## Problem statement
Please retype every record exactly as it appears, omitting the pictures.

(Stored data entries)
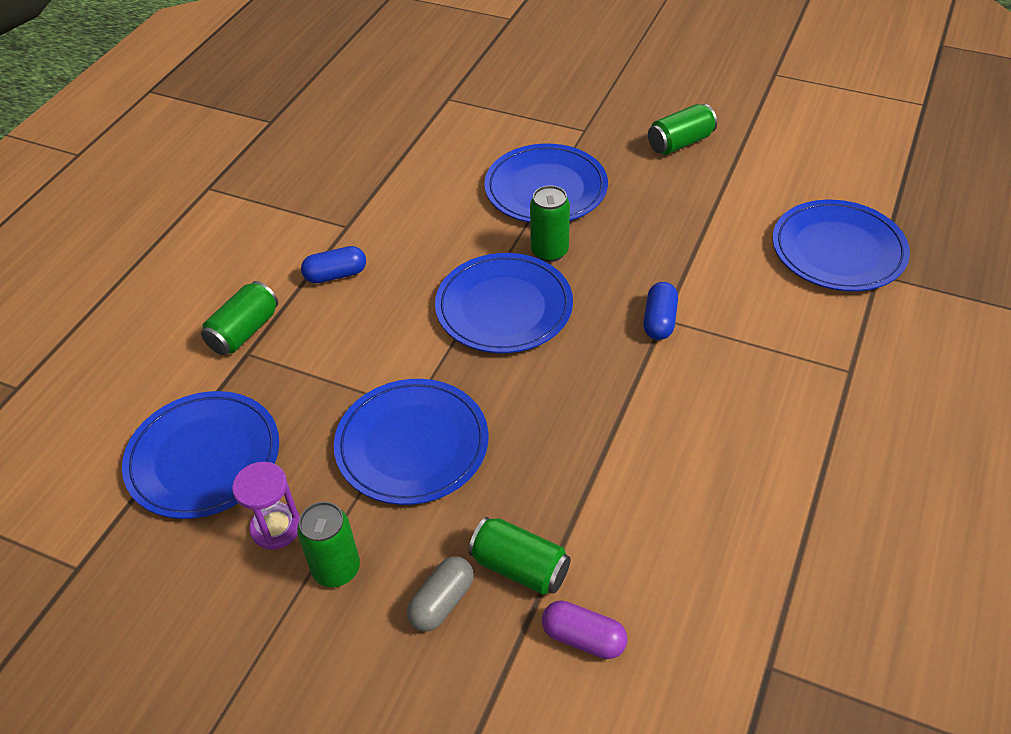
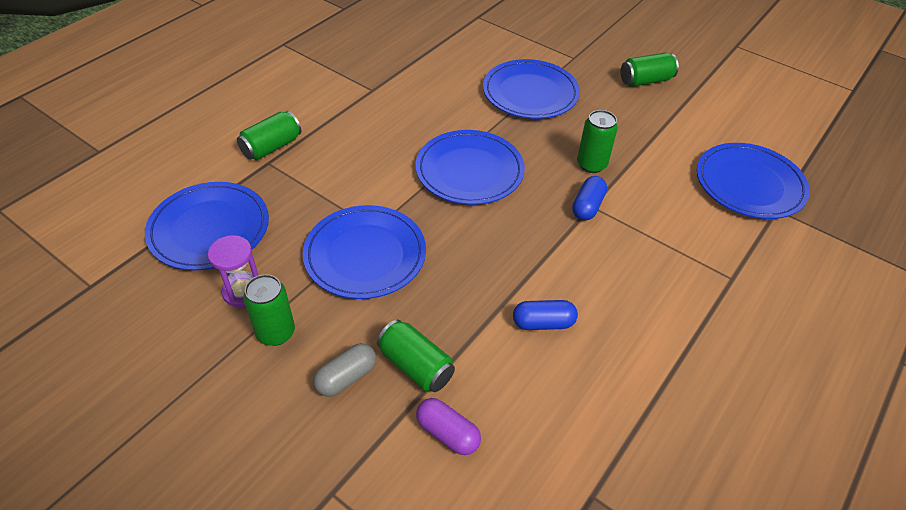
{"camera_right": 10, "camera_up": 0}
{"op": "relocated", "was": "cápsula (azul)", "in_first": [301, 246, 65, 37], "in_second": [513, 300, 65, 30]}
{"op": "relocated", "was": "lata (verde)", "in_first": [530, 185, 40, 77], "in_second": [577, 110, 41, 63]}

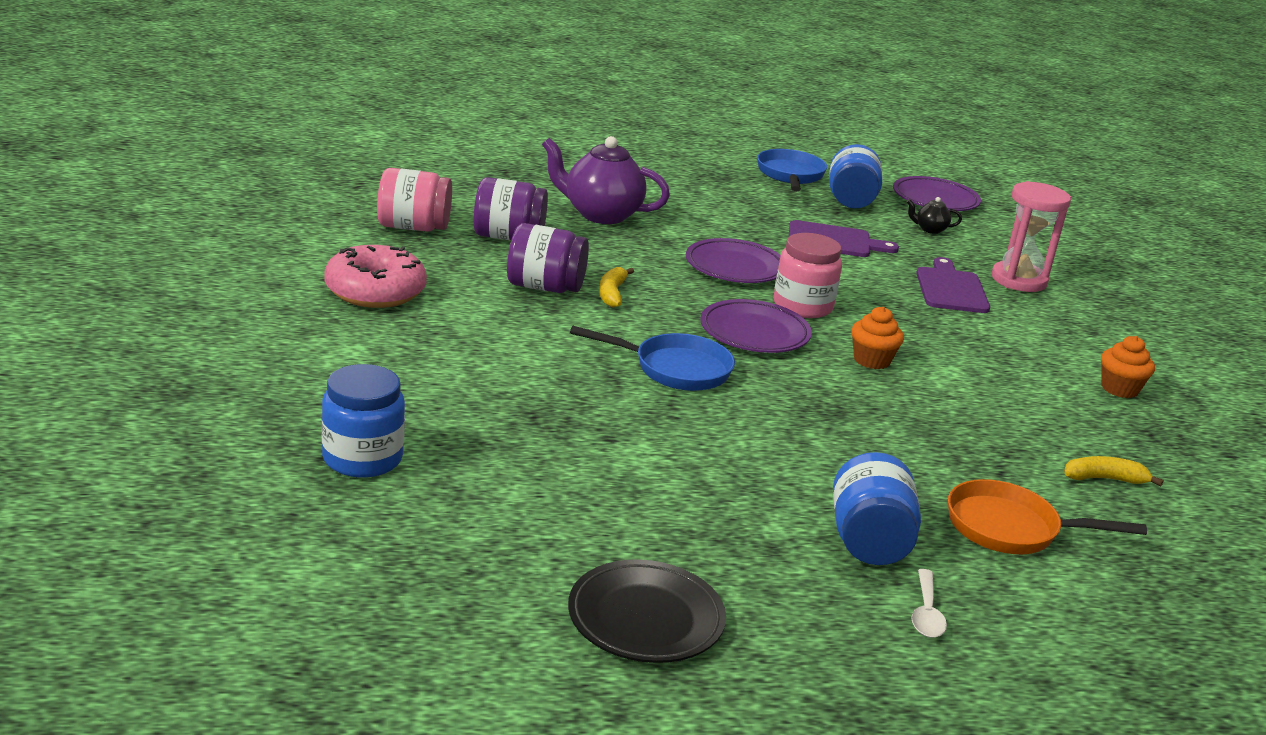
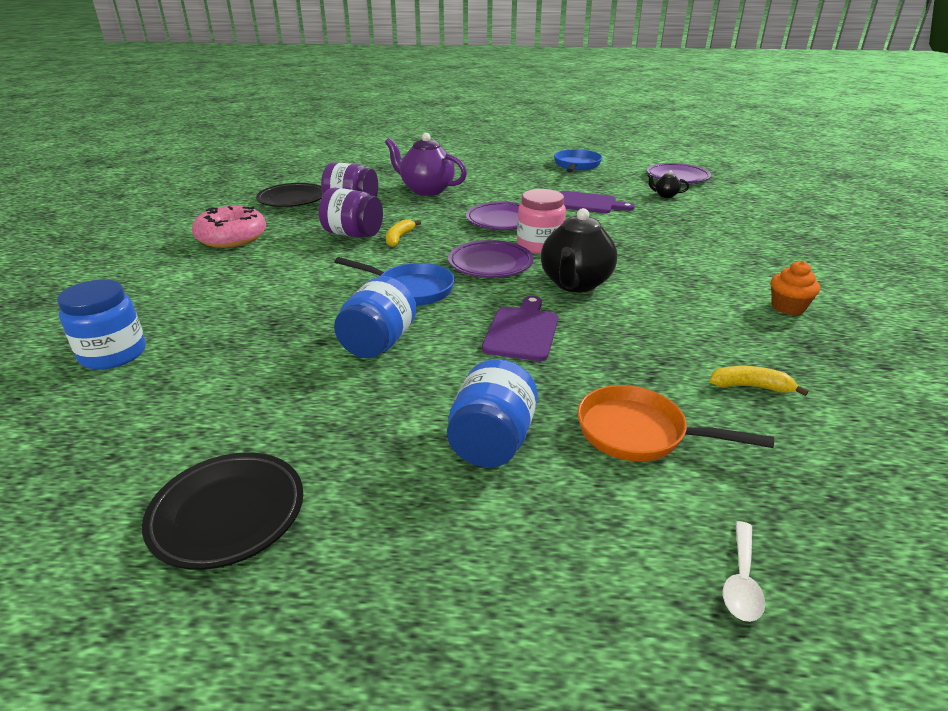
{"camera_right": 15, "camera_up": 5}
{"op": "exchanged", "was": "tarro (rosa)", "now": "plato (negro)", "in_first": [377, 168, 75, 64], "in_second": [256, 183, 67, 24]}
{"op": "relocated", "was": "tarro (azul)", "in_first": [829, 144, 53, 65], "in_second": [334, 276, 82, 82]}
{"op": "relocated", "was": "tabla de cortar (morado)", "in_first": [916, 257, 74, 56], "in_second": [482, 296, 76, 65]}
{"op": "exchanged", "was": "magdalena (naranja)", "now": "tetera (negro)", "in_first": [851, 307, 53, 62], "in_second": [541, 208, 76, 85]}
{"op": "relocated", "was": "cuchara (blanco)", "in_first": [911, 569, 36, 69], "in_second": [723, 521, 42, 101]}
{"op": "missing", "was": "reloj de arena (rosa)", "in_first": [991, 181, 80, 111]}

## Task solution
{"camera_right": 10, "camera_up": 0}
{"op": "relocated", "was": "cápsula (azul)", "in_first": [301, 246, 65, 37], "in_second": [513, 300, 65, 30]}
{"op": "relocated", "was": "lata (verde)", "in_first": [530, 185, 40, 77], "in_second": [577, 110, 41, 63]}

{"camera_right": 15, "camera_up": 5}
{"op": "exchanged", "was": "tarro (rosa)", "now": "plato (negro)", "in_first": [377, 168, 75, 64], "in_second": [256, 183, 67, 24]}
{"op": "relocated", "was": "tarro (azul)", "in_first": [829, 144, 53, 65], "in_second": [334, 276, 82, 82]}
{"op": "relocated", "was": "tabla de cortar (morado)", "in_first": [916, 257, 74, 56], "in_second": [482, 296, 76, 65]}
{"op": "exchanged", "was": "magdalena (naranja)", "now": "tetera (negro)", "in_first": [851, 307, 53, 62], "in_second": [541, 208, 76, 85]}
{"op": "relocated", "was": "cuchara (blanco)", "in_first": [911, 569, 36, 69], "in_second": [723, 521, 42, 101]}
{"op": "missing", "was": "reloj de arena (rosa)", "in_first": [991, 181, 80, 111]}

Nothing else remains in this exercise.